━━ Listed entries ━━

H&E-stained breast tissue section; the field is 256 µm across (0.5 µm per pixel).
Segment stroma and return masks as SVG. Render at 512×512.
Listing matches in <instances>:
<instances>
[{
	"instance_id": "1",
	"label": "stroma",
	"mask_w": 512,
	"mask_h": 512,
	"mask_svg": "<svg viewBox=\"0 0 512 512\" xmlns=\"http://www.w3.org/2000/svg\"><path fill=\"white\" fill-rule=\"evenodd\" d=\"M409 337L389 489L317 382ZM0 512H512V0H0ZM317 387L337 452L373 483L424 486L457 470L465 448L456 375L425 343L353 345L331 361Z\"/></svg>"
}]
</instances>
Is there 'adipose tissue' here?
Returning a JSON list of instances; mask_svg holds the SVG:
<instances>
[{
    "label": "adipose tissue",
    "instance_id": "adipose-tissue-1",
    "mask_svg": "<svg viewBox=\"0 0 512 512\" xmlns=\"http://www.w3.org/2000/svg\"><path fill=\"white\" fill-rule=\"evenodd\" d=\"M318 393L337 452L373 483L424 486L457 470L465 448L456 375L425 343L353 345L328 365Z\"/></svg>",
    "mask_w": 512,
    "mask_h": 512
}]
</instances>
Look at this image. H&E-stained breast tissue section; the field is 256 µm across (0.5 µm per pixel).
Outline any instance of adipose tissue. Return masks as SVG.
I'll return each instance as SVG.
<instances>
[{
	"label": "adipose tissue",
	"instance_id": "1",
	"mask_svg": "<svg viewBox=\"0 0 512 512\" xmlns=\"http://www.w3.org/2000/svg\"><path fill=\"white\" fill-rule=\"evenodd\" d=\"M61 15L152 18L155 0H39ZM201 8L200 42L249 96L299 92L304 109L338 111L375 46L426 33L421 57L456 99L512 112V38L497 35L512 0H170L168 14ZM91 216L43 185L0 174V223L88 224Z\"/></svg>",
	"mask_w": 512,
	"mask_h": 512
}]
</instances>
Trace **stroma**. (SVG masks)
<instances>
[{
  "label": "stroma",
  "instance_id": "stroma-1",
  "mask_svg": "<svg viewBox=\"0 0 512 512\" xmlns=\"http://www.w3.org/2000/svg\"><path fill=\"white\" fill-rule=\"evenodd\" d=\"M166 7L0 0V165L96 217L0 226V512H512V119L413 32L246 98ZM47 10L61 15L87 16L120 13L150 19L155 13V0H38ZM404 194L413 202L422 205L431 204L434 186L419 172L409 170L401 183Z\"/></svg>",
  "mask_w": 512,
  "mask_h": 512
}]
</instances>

━━━

- Exercise objective
Which lines include the word "field"? List them all.

- Final result
H&E-stained breast tissue section; the field is 256 µm across (0.5 µm per pixel).
Look at this image. H&E-stained breast tissue section; the field is 256 µm across (0.5 µm per pixel).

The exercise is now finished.